# EXCERPTED DATA
■ ■ ■ ■
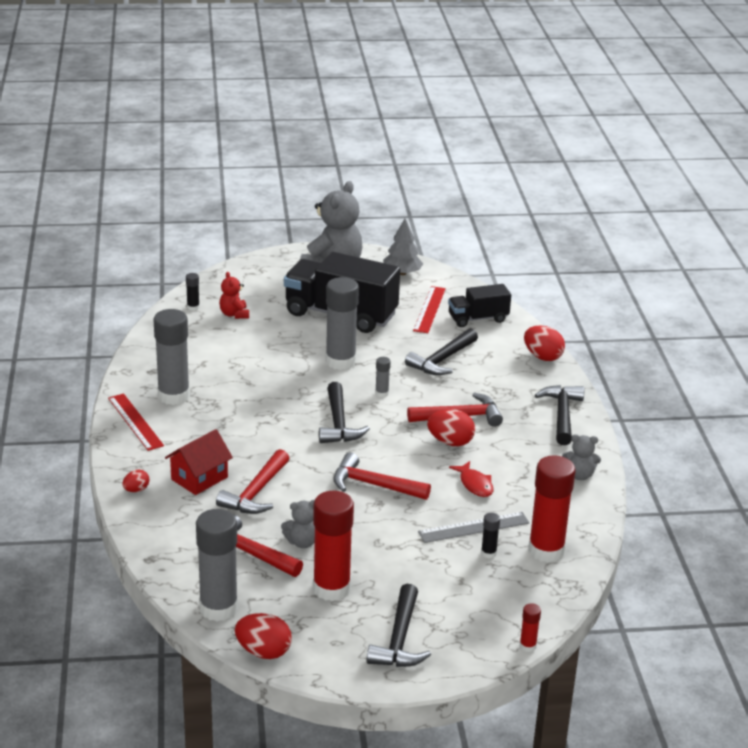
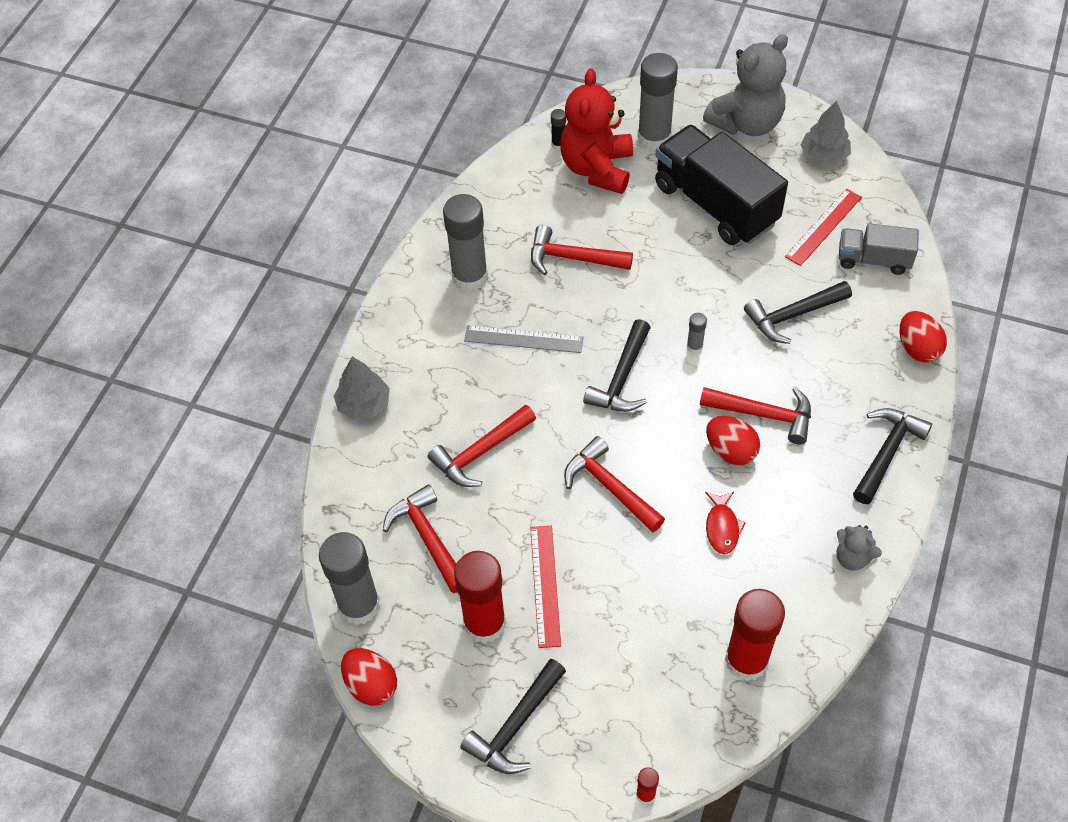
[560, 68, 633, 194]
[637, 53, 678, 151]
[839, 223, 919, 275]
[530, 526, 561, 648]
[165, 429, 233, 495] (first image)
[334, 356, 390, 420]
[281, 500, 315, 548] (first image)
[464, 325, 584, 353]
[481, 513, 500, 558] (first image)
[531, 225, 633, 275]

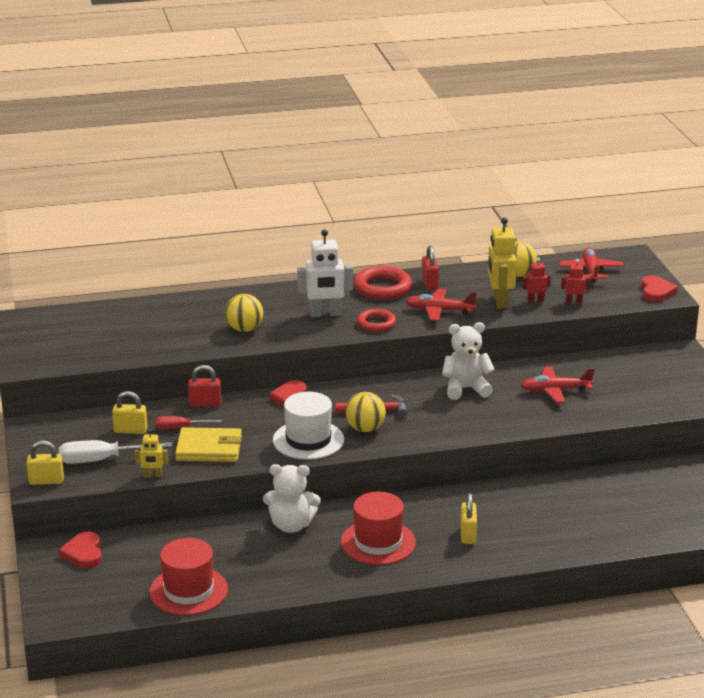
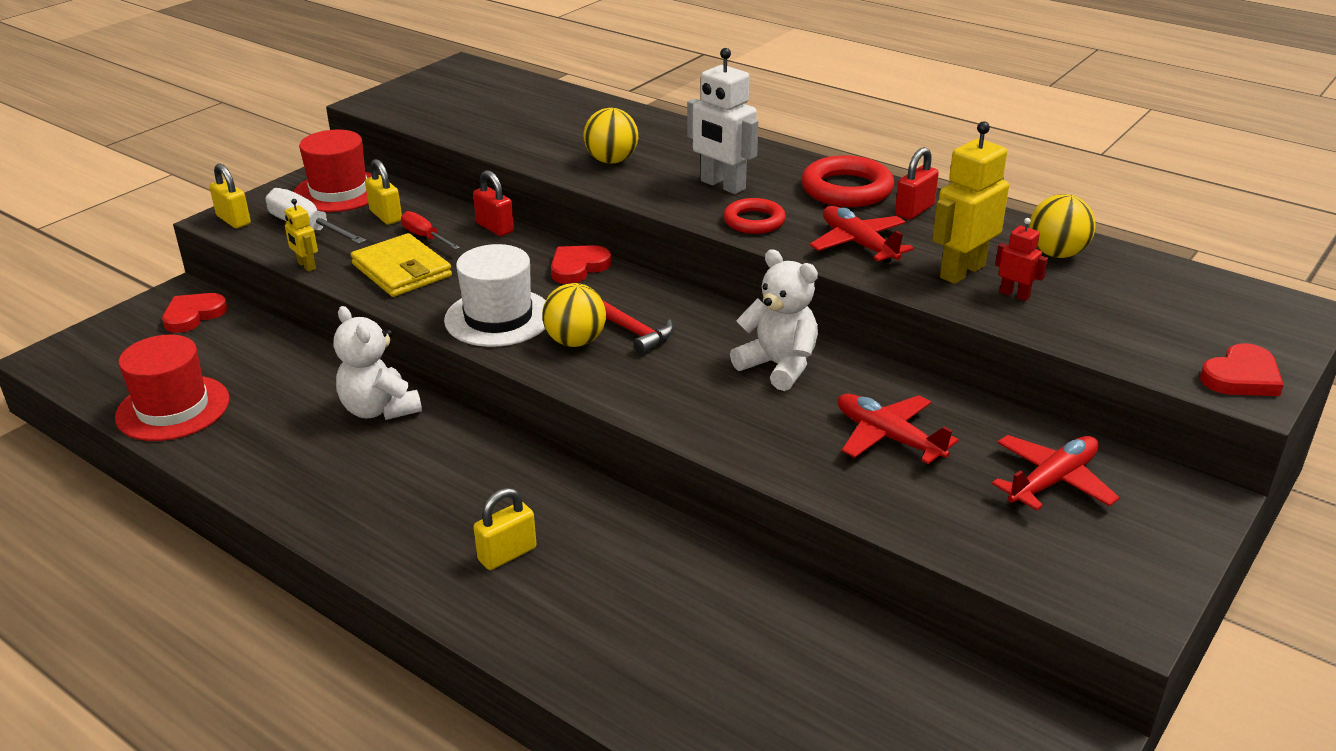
[992, 435, 1120, 510]
[561, 259, 590, 304] (first image)
[294, 130, 372, 212]

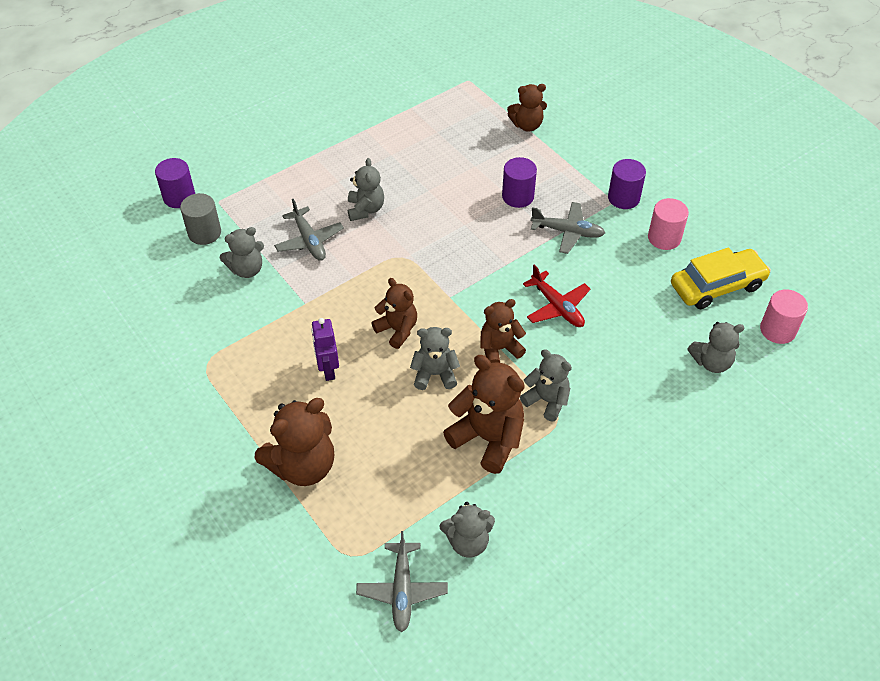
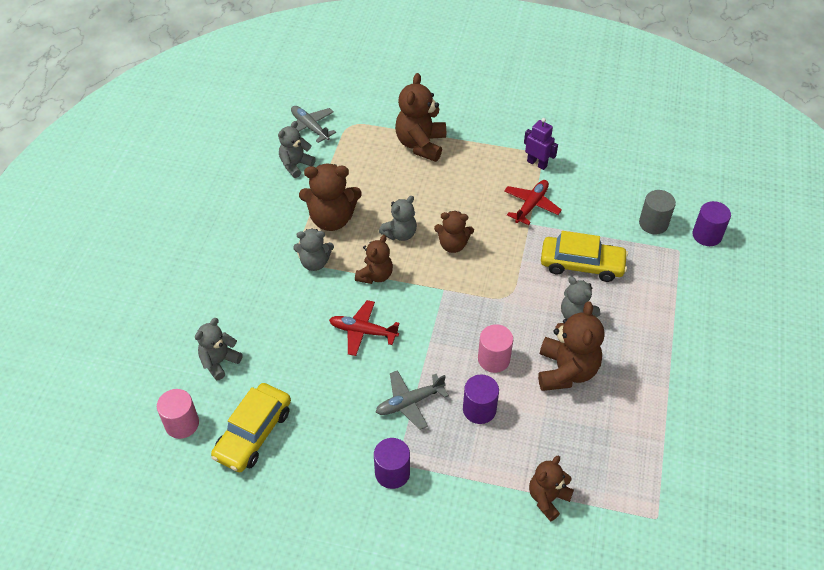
[478, 324, 513, 373]
[541, 231, 628, 282]
[220, 227, 264, 278] (first image)
[524, 118, 558, 170]
[504, 180, 562, 225]
[538, 301, 604, 391]

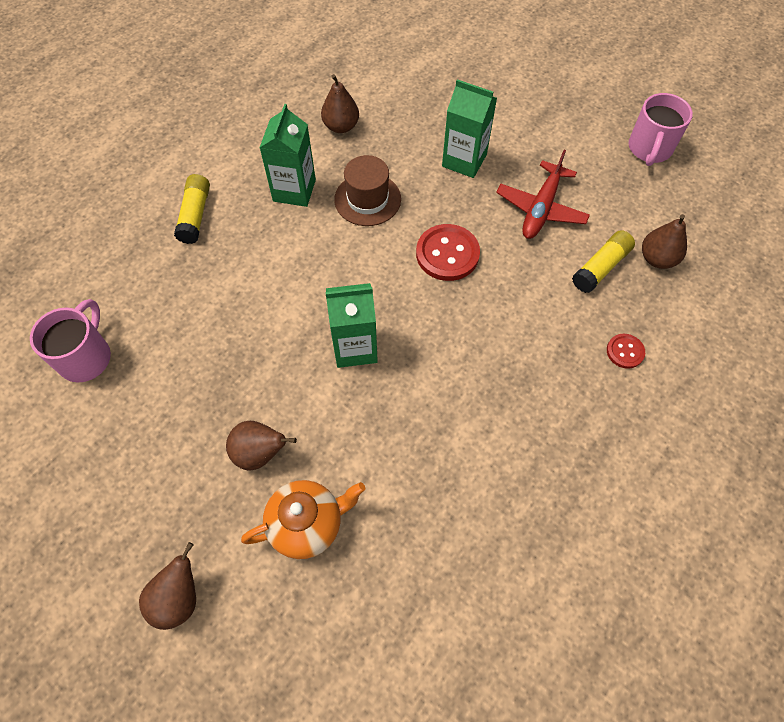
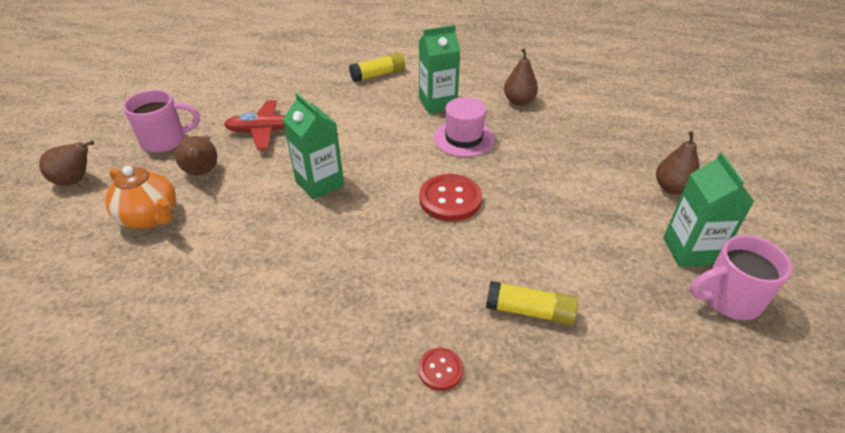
[663, 153, 755, 267]
[224, 100, 313, 150]
[434, 97, 495, 157]
[656, 131, 700, 194]
[123, 90, 200, 153]

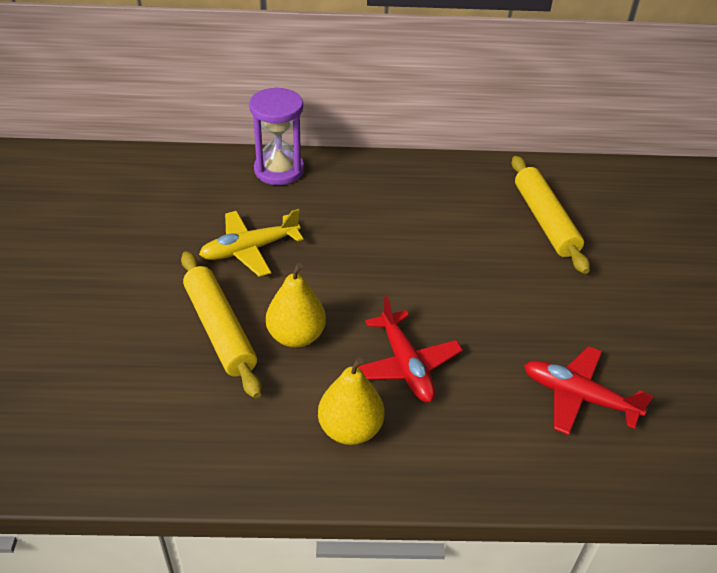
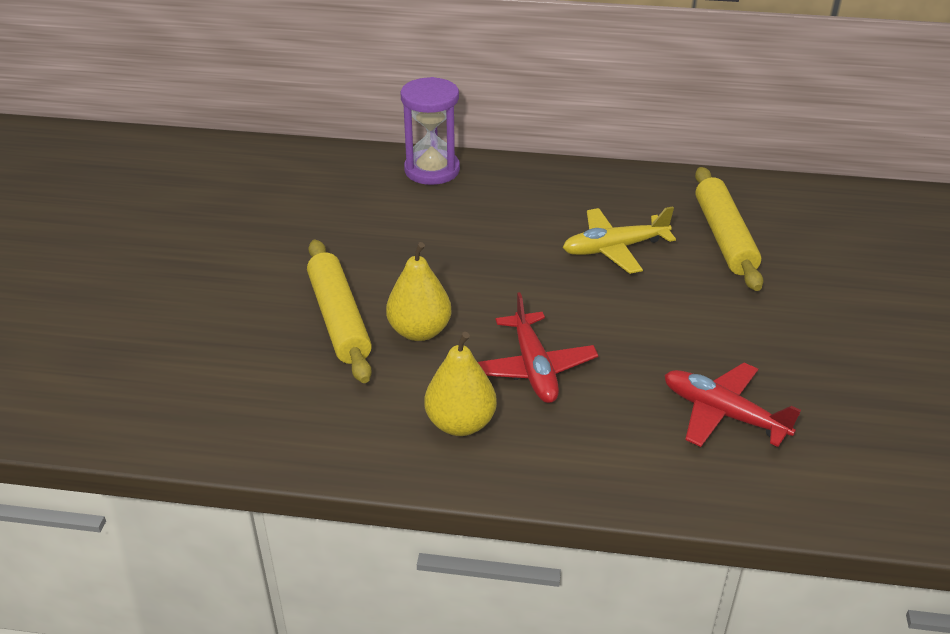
[563, 206, 676, 274]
■ ■ ■ ■
Find the line containing "[637, 53, 678, 151]" and copy it and each line after it through the end of the material, exactly, with no pictures.

# RESPONSE AREA
[637, 53, 678, 151]
[839, 223, 919, 275]
[530, 526, 561, 648]
[165, 429, 233, 495] (first image)
[334, 356, 390, 420]
[281, 500, 315, 548] (first image)
[464, 325, 584, 353]
[481, 513, 500, 558] (first image)
[531, 225, 633, 275]

[992, 435, 1120, 510]
[561, 259, 590, 304] (first image)
[294, 130, 372, 212]

[478, 324, 513, 373]
[541, 231, 628, 282]
[220, 227, 264, 278] (first image)
[524, 118, 558, 170]
[504, 180, 562, 225]
[538, 301, 604, 391]

[663, 153, 755, 267]
[224, 100, 313, 150]
[434, 97, 495, 157]
[656, 131, 700, 194]
[123, 90, 200, 153]

[563, 206, 676, 274]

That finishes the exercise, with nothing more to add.